(Work item) Each line of the data below that carries the word "before" needs to be copied.
--------------------------------------------------
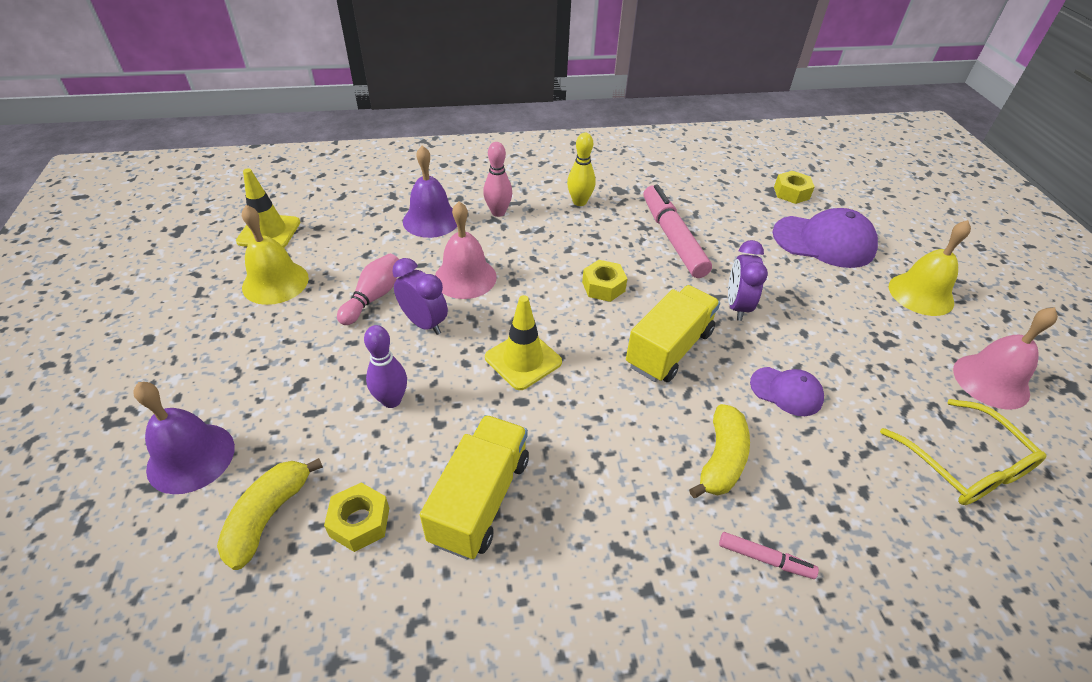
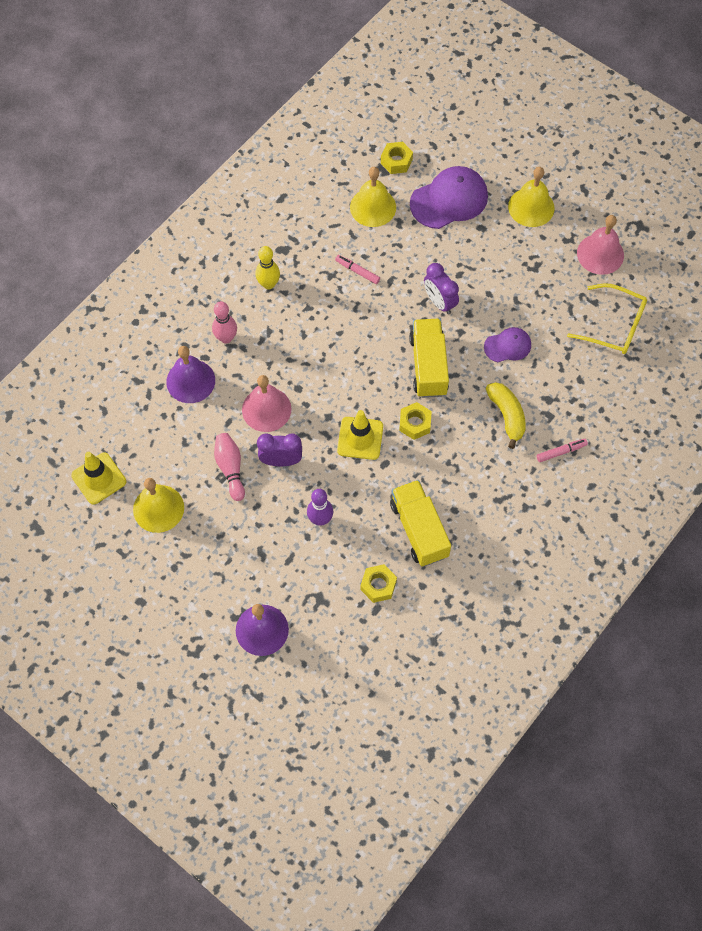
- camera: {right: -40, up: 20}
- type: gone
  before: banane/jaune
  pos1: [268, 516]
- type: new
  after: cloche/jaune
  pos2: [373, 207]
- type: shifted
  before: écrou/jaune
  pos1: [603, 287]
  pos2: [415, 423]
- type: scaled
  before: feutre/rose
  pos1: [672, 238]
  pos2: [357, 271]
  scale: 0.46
--------------------------------------------------
(Response box)
  before: banane/jaune
  before: écrou/jaune
  before: feutre/rose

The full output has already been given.